— start ROWS —

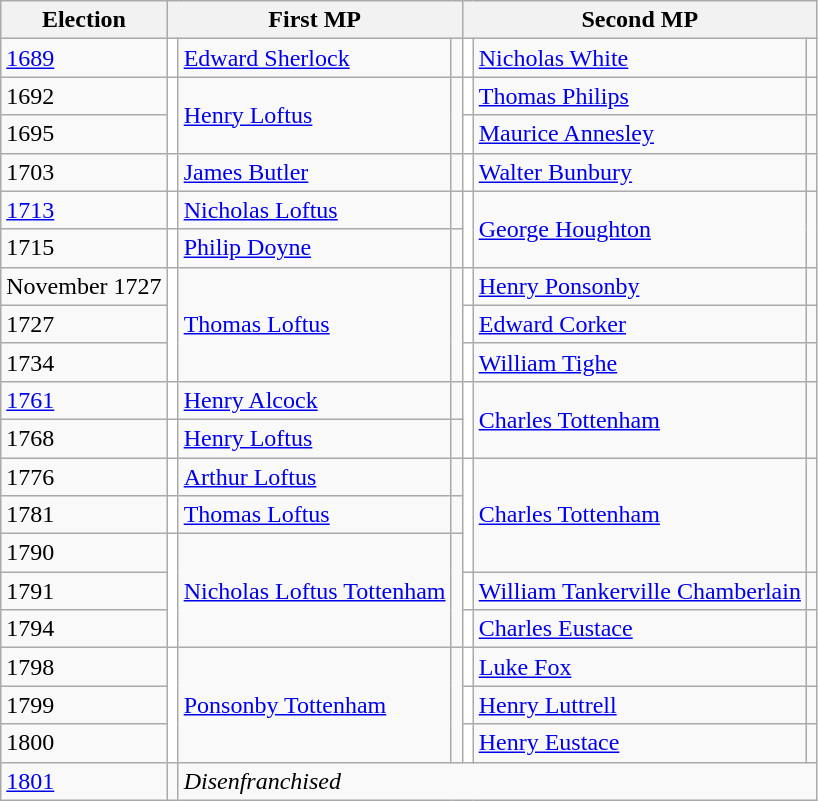
James Butler [314, 172]
Disenfranchised [498, 781]
Walter Bunbury [640, 172]
1801 [84, 781]
1781 [84, 515]
1798 [84, 667]
November 1727 [84, 286]
1790 [84, 553]
1794 [84, 629]
1791 [84, 591]
1800 [84, 743]
Nicholas Loftus [314, 210]
Edward Corker [640, 324]
1761 [84, 400]
1768 [84, 438]
Henry Eustace [640, 743]
Edward Sherlock [314, 58]
William Tighe [640, 362]
1715 [84, 248]
Philip Doyne [314, 248]
Arthur Loftus [314, 477]
William Tankerville Chamberlain [640, 591]
Thomas Philips [640, 96]
1713 [84, 210]
1695 [84, 134]
Nicholas Loftus Tottenham [314, 591]
Luke Fox [640, 667]
Ponsonby Tottenham [314, 705]
1703 [84, 172]
1727 [84, 324]
Henry Alcock [314, 400]
1734 [84, 362]
Election [84, 20]
George Houghton [640, 229]
Henry Luttrell [640, 705]
Maurice Annesley [640, 134]
1692 [84, 96]
1776 [84, 477]
Henry Ponsonby [640, 286]
First MP [314, 20]
Nicholas White [640, 58]
Second MP [640, 20]
1689 [84, 58]
1799 [84, 705]
Charles Eustace [640, 629]
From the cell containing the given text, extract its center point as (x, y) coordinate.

— end ROWS —

**WHAT IS NEEDED:**
Copy out every one of the lines above without changing anything, and leave the pictures out of your copy.

**COMPLETE ANSWER:**
James Butler [314, 172]
Disenfranchised [498, 781]
Walter Bunbury [640, 172]
1801 [84, 781]
1781 [84, 515]
1798 [84, 667]
November 1727 [84, 286]
1790 [84, 553]
1794 [84, 629]
1791 [84, 591]
1800 [84, 743]
Nicholas Loftus [314, 210]
Edward Corker [640, 324]
1761 [84, 400]
1768 [84, 438]
Henry Eustace [640, 743]
Edward Sherlock [314, 58]
William Tighe [640, 362]
1715 [84, 248]
Philip Doyne [314, 248]
Arthur Loftus [314, 477]
William Tankerville Chamberlain [640, 591]
Thomas Philips [640, 96]
1713 [84, 210]
1695 [84, 134]
Nicholas Loftus Tottenham [314, 591]
Luke Fox [640, 667]
Ponsonby Tottenham [314, 705]
1703 [84, 172]
1727 [84, 324]
Henry Alcock [314, 400]
1734 [84, 362]
Election [84, 20]
George Houghton [640, 229]
Henry Luttrell [640, 705]
Maurice Annesley [640, 134]
1692 [84, 96]
1776 [84, 477]
Henry Ponsonby [640, 286]
First MP [314, 20]
Nicholas White [640, 58]
Second MP [640, 20]
1689 [84, 58]
1799 [84, 705]
Charles Eustace [640, 629]
From the cell containing the given text, extract its center point as (x, y) coordinate.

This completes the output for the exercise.